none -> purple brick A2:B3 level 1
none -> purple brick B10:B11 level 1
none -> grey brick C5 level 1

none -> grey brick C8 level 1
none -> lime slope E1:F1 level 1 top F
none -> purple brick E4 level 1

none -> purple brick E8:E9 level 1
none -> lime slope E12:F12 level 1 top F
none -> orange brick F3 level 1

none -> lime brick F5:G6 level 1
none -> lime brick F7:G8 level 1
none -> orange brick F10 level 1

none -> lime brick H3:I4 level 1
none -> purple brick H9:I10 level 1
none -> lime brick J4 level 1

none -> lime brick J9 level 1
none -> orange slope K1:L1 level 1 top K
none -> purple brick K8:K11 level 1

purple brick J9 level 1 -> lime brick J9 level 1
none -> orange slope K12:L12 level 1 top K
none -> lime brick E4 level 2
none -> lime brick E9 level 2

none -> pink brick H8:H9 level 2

AIM OF THE TASK: The answer is to be the complete listing, transcribed exactly.

TASK ANSWER:
none -> purple brick A2:B3 level 1
none -> purple brick B10:B11 level 1
none -> grey brick C5 level 1

none -> grey brick C8 level 1
none -> lime slope E1:F1 level 1 top F
none -> purple brick E4 level 1

none -> purple brick E8:E9 level 1
none -> lime slope E12:F12 level 1 top F
none -> orange brick F3 level 1

none -> lime brick F5:G6 level 1
none -> lime brick F7:G8 level 1
none -> orange brick F10 level 1

none -> lime brick H3:I4 level 1
none -> purple brick H9:I10 level 1
none -> lime brick J4 level 1

none -> lime brick J9 level 1
none -> orange slope K1:L1 level 1 top K
none -> purple brick K8:K11 level 1

purple brick J9 level 1 -> lime brick J9 level 1
none -> orange slope K12:L12 level 1 top K
none -> lime brick E4 level 2
none -> lime brick E9 level 2

none -> pink brick H8:H9 level 2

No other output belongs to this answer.